• [WHAT TO WORK ON]
Working through the data below, reproduce word for word the line with "U104 pin in-: NET9 -> none" and every line after it, both ends included, and omit the pictures.

• [WORKING DATA]
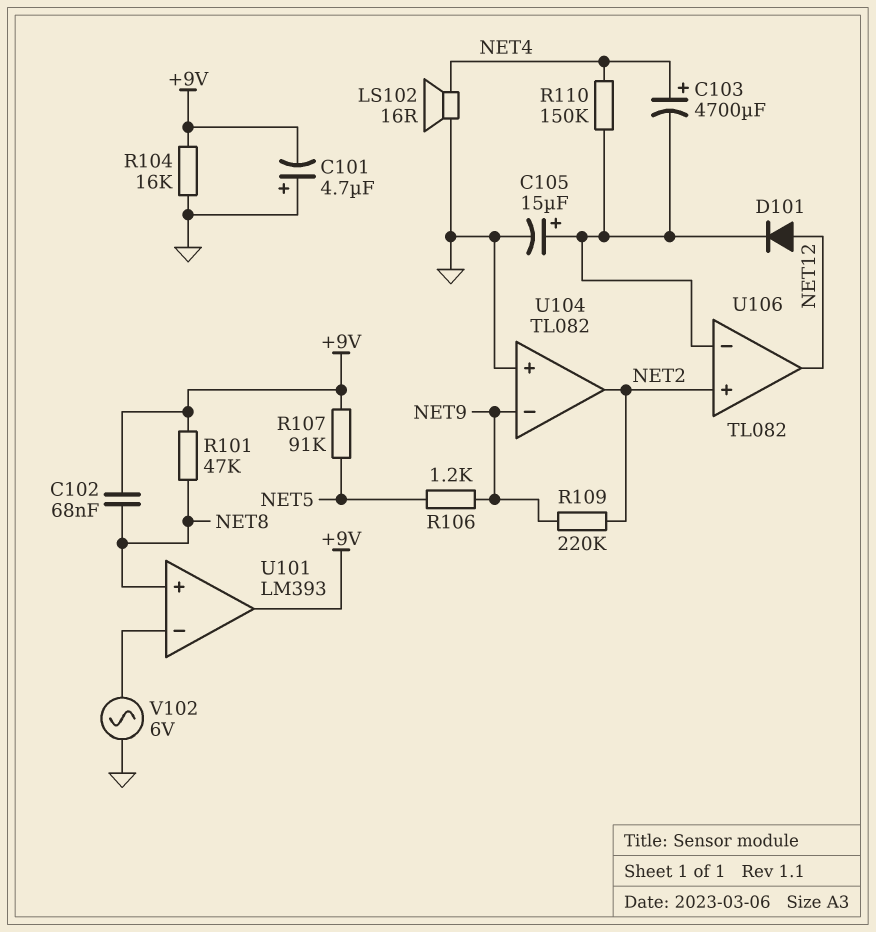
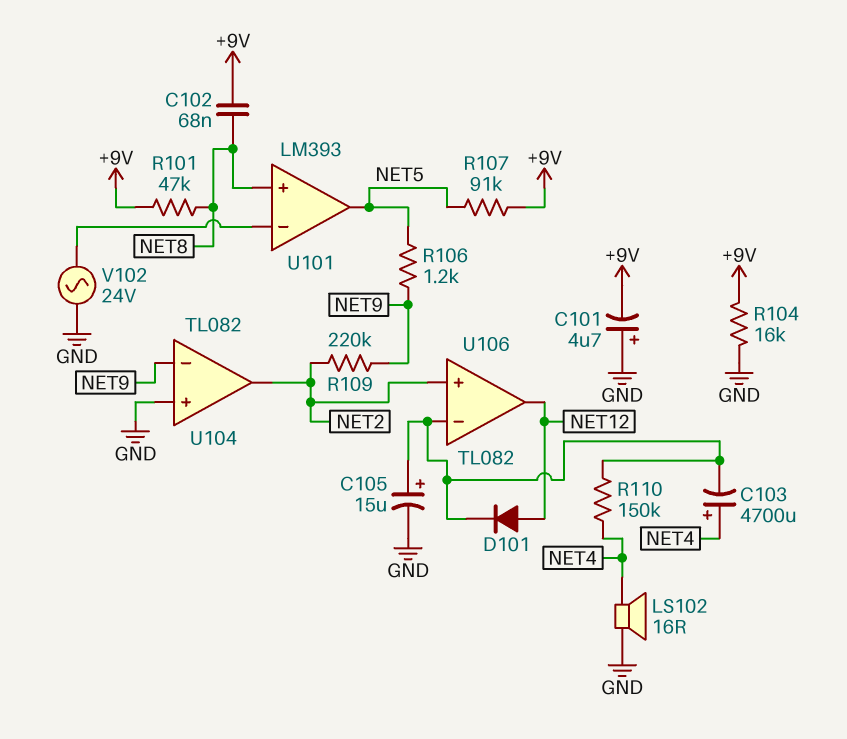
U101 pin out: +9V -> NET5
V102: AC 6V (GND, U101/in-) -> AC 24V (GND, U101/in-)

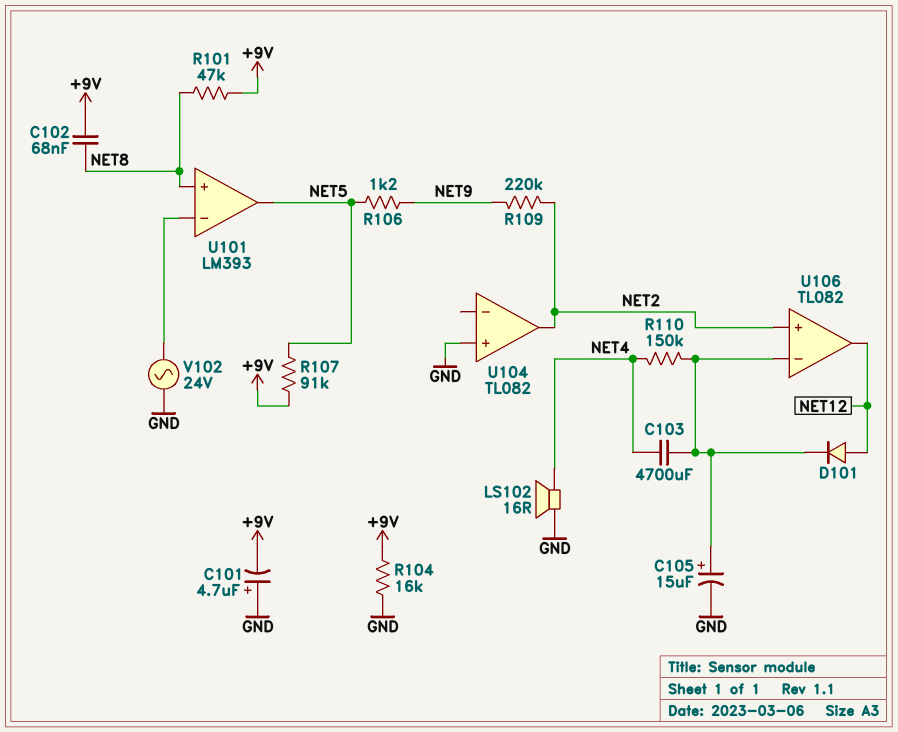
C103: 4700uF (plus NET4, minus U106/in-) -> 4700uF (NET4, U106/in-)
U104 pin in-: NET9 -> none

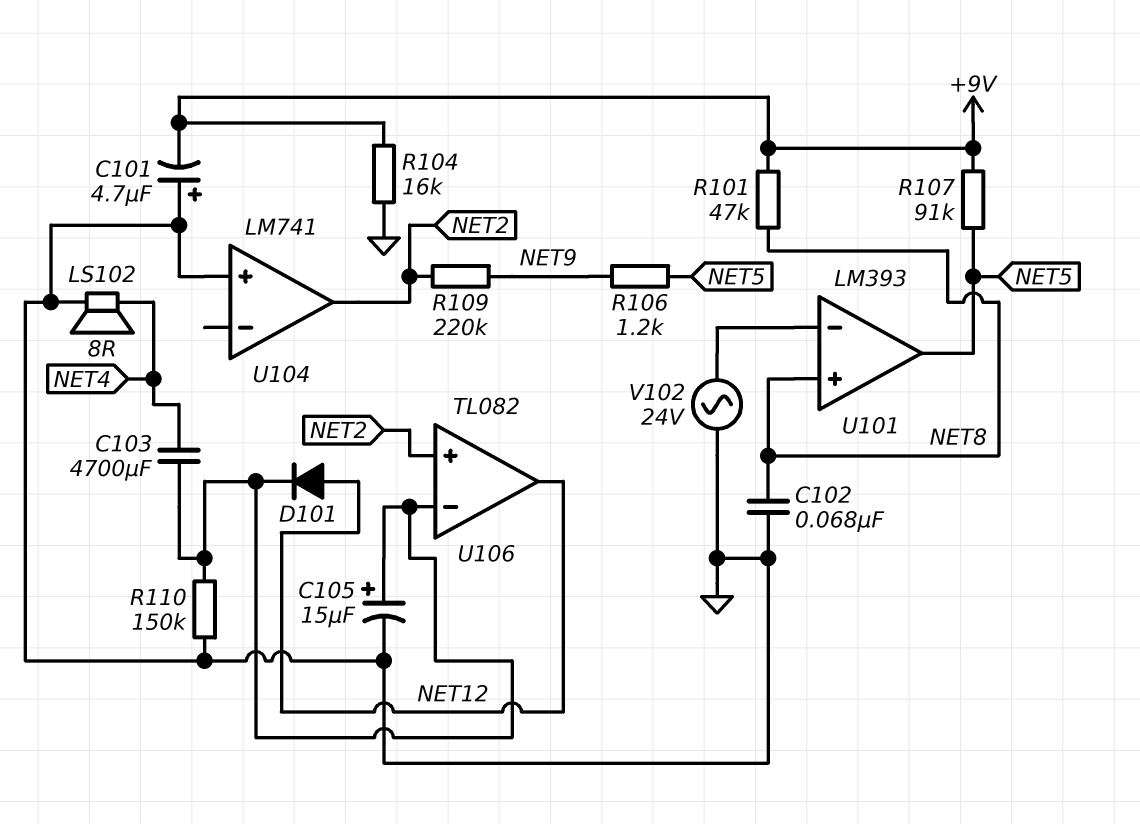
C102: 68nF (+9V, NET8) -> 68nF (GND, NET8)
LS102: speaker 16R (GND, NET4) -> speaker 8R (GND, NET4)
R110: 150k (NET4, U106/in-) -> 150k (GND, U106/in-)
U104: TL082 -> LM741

• [ANSWER SECTION]
U104 pin in-: NET9 -> none

C102: 68nF (+9V, NET8) -> 68nF (GND, NET8)
LS102: speaker 16R (GND, NET4) -> speaker 8R (GND, NET4)
R110: 150k (NET4, U106/in-) -> 150k (GND, U106/in-)
U104: TL082 -> LM741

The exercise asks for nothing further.